Consegna: Riscrivi l'elenco sostituendo ogni occorrenza di "center point" con "midpoint" e lasciando invariato tutto il resto.

Dati forniti:
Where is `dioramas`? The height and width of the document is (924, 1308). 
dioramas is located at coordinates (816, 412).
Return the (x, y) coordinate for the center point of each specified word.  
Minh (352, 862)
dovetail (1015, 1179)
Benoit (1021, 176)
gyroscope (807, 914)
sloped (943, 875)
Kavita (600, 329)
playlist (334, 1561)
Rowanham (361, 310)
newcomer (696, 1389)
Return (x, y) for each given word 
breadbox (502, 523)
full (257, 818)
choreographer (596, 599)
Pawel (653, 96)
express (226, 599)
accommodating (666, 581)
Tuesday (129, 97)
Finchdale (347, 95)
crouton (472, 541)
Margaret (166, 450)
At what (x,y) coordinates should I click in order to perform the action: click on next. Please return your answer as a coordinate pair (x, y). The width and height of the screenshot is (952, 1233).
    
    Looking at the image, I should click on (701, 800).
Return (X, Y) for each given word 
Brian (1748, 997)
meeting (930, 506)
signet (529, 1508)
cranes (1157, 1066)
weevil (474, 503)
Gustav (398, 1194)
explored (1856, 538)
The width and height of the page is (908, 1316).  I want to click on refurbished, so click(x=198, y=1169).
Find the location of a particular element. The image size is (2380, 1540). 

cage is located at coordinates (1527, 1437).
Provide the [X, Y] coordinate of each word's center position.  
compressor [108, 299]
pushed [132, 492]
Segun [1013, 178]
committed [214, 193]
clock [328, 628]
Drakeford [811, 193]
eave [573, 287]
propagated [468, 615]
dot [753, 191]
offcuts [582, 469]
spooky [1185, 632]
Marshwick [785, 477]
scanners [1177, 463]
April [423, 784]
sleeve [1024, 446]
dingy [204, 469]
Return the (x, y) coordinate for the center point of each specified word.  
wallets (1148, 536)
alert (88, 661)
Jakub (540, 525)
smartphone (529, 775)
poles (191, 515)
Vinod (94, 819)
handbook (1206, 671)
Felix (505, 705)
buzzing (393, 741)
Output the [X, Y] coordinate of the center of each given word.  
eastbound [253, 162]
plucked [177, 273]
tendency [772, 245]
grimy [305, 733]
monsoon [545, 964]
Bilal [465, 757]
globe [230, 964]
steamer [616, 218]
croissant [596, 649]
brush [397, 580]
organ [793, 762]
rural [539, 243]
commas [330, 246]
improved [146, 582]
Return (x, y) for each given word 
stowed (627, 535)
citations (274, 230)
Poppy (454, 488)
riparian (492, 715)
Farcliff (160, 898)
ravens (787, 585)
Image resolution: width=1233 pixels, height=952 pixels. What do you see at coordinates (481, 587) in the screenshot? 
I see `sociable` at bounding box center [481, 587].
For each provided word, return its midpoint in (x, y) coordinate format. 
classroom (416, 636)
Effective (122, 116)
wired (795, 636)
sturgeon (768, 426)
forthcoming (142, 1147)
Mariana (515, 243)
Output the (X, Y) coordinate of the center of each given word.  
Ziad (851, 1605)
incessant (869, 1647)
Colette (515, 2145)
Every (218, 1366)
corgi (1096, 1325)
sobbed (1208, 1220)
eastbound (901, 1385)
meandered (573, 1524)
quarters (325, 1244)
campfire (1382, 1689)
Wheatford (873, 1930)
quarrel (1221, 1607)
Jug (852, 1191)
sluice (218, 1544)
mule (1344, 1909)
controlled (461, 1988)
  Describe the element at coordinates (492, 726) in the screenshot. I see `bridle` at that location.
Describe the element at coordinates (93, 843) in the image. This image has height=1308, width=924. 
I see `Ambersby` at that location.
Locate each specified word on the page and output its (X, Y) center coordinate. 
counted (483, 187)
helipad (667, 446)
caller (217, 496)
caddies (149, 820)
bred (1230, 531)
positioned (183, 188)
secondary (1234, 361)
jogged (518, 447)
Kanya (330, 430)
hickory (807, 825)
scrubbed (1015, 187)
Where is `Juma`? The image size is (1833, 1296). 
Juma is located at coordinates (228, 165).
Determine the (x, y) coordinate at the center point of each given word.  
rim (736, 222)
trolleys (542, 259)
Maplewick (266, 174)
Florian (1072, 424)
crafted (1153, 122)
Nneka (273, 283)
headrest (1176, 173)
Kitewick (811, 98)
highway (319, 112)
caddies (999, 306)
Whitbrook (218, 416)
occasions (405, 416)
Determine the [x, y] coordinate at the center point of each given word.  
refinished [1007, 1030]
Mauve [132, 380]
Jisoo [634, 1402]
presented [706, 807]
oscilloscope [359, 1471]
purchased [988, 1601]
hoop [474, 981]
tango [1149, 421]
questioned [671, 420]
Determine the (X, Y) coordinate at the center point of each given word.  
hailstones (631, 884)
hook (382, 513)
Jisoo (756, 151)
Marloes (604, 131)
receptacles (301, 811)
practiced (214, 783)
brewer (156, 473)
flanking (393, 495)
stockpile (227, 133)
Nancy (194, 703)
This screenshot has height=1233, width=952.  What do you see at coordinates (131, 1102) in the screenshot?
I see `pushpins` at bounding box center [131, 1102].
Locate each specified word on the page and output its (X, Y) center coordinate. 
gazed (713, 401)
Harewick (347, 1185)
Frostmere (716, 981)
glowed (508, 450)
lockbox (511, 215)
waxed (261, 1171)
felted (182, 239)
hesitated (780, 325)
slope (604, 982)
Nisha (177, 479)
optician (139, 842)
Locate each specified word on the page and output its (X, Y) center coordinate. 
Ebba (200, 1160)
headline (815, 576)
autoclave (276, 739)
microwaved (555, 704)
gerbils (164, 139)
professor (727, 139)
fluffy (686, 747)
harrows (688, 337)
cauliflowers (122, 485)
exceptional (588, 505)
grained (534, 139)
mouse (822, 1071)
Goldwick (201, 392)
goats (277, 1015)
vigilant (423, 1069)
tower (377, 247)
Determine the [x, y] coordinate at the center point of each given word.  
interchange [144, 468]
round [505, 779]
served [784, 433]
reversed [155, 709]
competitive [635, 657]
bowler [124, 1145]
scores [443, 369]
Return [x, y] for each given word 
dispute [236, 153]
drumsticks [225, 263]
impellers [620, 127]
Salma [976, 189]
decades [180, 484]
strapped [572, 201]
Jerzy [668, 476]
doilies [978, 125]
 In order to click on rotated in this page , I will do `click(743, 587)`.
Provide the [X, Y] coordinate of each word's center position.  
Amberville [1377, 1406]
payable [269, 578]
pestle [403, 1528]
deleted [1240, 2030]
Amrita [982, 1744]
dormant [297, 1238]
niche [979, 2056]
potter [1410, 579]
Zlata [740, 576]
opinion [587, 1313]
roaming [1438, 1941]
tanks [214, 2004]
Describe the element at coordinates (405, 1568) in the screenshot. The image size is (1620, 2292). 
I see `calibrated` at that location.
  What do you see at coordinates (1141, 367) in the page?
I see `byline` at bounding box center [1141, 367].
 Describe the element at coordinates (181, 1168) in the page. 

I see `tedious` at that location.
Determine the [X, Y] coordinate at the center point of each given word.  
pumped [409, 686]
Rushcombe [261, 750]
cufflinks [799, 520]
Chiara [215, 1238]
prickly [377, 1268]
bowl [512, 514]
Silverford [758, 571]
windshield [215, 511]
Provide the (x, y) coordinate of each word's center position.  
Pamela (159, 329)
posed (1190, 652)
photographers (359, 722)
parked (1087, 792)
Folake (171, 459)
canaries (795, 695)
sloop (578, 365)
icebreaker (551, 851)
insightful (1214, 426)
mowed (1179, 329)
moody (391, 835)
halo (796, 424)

Risultato:
Where is `dioramas`? The height and width of the document is (924, 1308). 
dioramas is located at coordinates (816, 412).
Return the (x, y) coordinate for the midpoint of each specified word.  
Minh (352, 862)
dovetail (1015, 1179)
Benoit (1021, 176)
gyroscope (807, 914)
sloped (943, 875)
Kavita (600, 329)
playlist (334, 1561)
Rowanham (361, 310)
newcomer (696, 1389)
Return (x, y) for each given word 
breadbox (502, 523)
full (257, 818)
choreographer (596, 599)
Pawel (653, 96)
express (226, 599)
accommodating (666, 581)
Tuesday (129, 97)
Finchdale (347, 95)
crouton (472, 541)
Margaret (166, 450)
At what (x,y) coordinates should I click in order to perform the action: click on next. Please return your answer as a coordinate pair (x, y). The width and height of the screenshot is (952, 1233).
    
    Looking at the image, I should click on (701, 800).
Return (X, Y) for each given word 
Brian (1748, 997)
meeting (930, 506)
signet (529, 1508)
cranes (1157, 1066)
weevil (474, 503)
Gustav (398, 1194)
explored (1856, 538)
The width and height of the page is (908, 1316).  I want to click on refurbished, so click(x=198, y=1169).
Find the location of a particular element. The image size is (2380, 1540). 

cage is located at coordinates (1527, 1437).
Provide the [X, Y] coordinate of each word's center position.  
compressor [108, 299]
pushed [132, 492]
Segun [1013, 178]
committed [214, 193]
clock [328, 628]
Drakeford [811, 193]
eave [573, 287]
propagated [468, 615]
dot [753, 191]
offcuts [582, 469]
spooky [1185, 632]
Marshwick [785, 477]
scanners [1177, 463]
April [423, 784]
sleeve [1024, 446]
dingy [204, 469]
Return the (x, y) coordinate for the midpoint of each specified word.  
wallets (1148, 536)
alert (88, 661)
Jakub (540, 525)
smartphone (529, 775)
poles (191, 515)
Vinod (94, 819)
handbook (1206, 671)
Felix (505, 705)
buzzing (393, 741)
Output the [X, Y] coordinate of the center of each given word.  
eastbound [253, 162]
plucked [177, 273]
tendency [772, 245]
grimy [305, 733]
monsoon [545, 964]
Bilal [465, 757]
globe [230, 964]
steamer [616, 218]
croissant [596, 649]
brush [397, 580]
organ [793, 762]
rural [539, 243]
commas [330, 246]
improved [146, 582]
Return (x, y) for each given word 
stowed (627, 535)
citations (274, 230)
Poppy (454, 488)
riparian (492, 715)
Farcliff (160, 898)
ravens (787, 585)
Image resolution: width=1233 pixels, height=952 pixels. What do you see at coordinates (481, 587) in the screenshot? 
I see `sociable` at bounding box center [481, 587].
For each provided word, return its midpoint in (x, y) coordinate format. 
classroom (416, 636)
Effective (122, 116)
wired (795, 636)
sturgeon (768, 426)
forthcoming (142, 1147)
Mariana (515, 243)
Output the (X, Y) coordinate of the center of each given word.  
Ziad (851, 1605)
incessant (869, 1647)
Colette (515, 2145)
Every (218, 1366)
corgi (1096, 1325)
sobbed (1208, 1220)
eastbound (901, 1385)
meandered (573, 1524)
quarters (325, 1244)
campfire (1382, 1689)
Wheatford (873, 1930)
quarrel (1221, 1607)
Jug (852, 1191)
sluice (218, 1544)
mule (1344, 1909)
controlled (461, 1988)
  Describe the element at coordinates (492, 726) in the screenshot. I see `bridle` at that location.
Describe the element at coordinates (93, 843) in the image. This image has height=1308, width=924. 
I see `Ambersby` at that location.
Locate each specified word on the page and output its (X, Y) center coordinate. 
counted (483, 187)
helipad (667, 446)
caller (217, 496)
caddies (149, 820)
bred (1230, 531)
positioned (183, 188)
secondary (1234, 361)
jogged (518, 447)
Kanya (330, 430)
hickory (807, 825)
scrubbed (1015, 187)
Where is `Juma`? The image size is (1833, 1296). 
Juma is located at coordinates (228, 165).
Determine the (x, y) coordinate at the midpoint of each given word.  
rim (736, 222)
trolleys (542, 259)
Maplewick (266, 174)
Florian (1072, 424)
crafted (1153, 122)
Nneka (273, 283)
headrest (1176, 173)
Kitewick (811, 98)
highway (319, 112)
caddies (999, 306)
Whitbrook (218, 416)
occasions (405, 416)
Determine the [x, y] coordinate at the midpoint of each given word.  
refinished [1007, 1030]
Mauve [132, 380]
Jisoo [634, 1402]
presented [706, 807]
oscilloscope [359, 1471]
purchased [988, 1601]
hoop [474, 981]
tango [1149, 421]
questioned [671, 420]
Determine the (X, Y) coordinate at the midpoint of each given word.  
hailstones (631, 884)
hook (382, 513)
Jisoo (756, 151)
Marloes (604, 131)
receptacles (301, 811)
practiced (214, 783)
brewer (156, 473)
flanking (393, 495)
stockpile (227, 133)
Nancy (194, 703)
This screenshot has height=1233, width=952.  What do you see at coordinates (131, 1102) in the screenshot?
I see `pushpins` at bounding box center [131, 1102].
Locate each specified word on the page and output its (X, Y) center coordinate. 
gazed (713, 401)
Harewick (347, 1185)
Frostmere (716, 981)
glowed (508, 450)
lockbox (511, 215)
waxed (261, 1171)
felted (182, 239)
hesitated (780, 325)
slope (604, 982)
Nisha (177, 479)
optician (139, 842)
Locate each specified word on the page and output its (X, Y) center coordinate. 
Ebba (200, 1160)
headline (815, 576)
autoclave (276, 739)
microwaved (555, 704)
gerbils (164, 139)
professor (727, 139)
fluffy (686, 747)
harrows (688, 337)
cauliflowers (122, 485)
exceptional (588, 505)
grained (534, 139)
mouse (822, 1071)
Goldwick (201, 392)
goats (277, 1015)
vigilant (423, 1069)
tower (377, 247)
Determine the [x, y] coordinate at the midpoint of each given word.  
interchange [144, 468]
round [505, 779]
served [784, 433]
reversed [155, 709]
competitive [635, 657]
bowler [124, 1145]
scores [443, 369]
Return [x, y] for each given word 
dispute [236, 153]
drumsticks [225, 263]
impellers [620, 127]
Salma [976, 189]
decades [180, 484]
strapped [572, 201]
Jerzy [668, 476]
doilies [978, 125]
 In order to click on rotated in this page , I will do `click(743, 587)`.
Provide the [X, Y] coordinate of each word's center position.  
Amberville [1377, 1406]
payable [269, 578]
pestle [403, 1528]
deleted [1240, 2030]
Amrita [982, 1744]
dormant [297, 1238]
niche [979, 2056]
potter [1410, 579]
Zlata [740, 576]
opinion [587, 1313]
roaming [1438, 1941]
tanks [214, 2004]
Describe the element at coordinates (405, 1568) in the screenshot. The image size is (1620, 2292). 
I see `calibrated` at that location.
  What do you see at coordinates (1141, 367) in the page?
I see `byline` at bounding box center [1141, 367].
 Describe the element at coordinates (181, 1168) in the page. 

I see `tedious` at that location.
Determine the [X, Y] coordinate at the midpoint of each given word.  
pumped [409, 686]
Rushcombe [261, 750]
cufflinks [799, 520]
Chiara [215, 1238]
prickly [377, 1268]
bowl [512, 514]
Silverford [758, 571]
windshield [215, 511]
Provide the (x, y) coordinate of each word's center position.  
Pamela (159, 329)
posed (1190, 652)
photographers (359, 722)
parked (1087, 792)
Folake (171, 459)
canaries (795, 695)
sloop (578, 365)
icebreaker (551, 851)
insightful (1214, 426)
mowed (1179, 329)
moody (391, 835)
halo (796, 424)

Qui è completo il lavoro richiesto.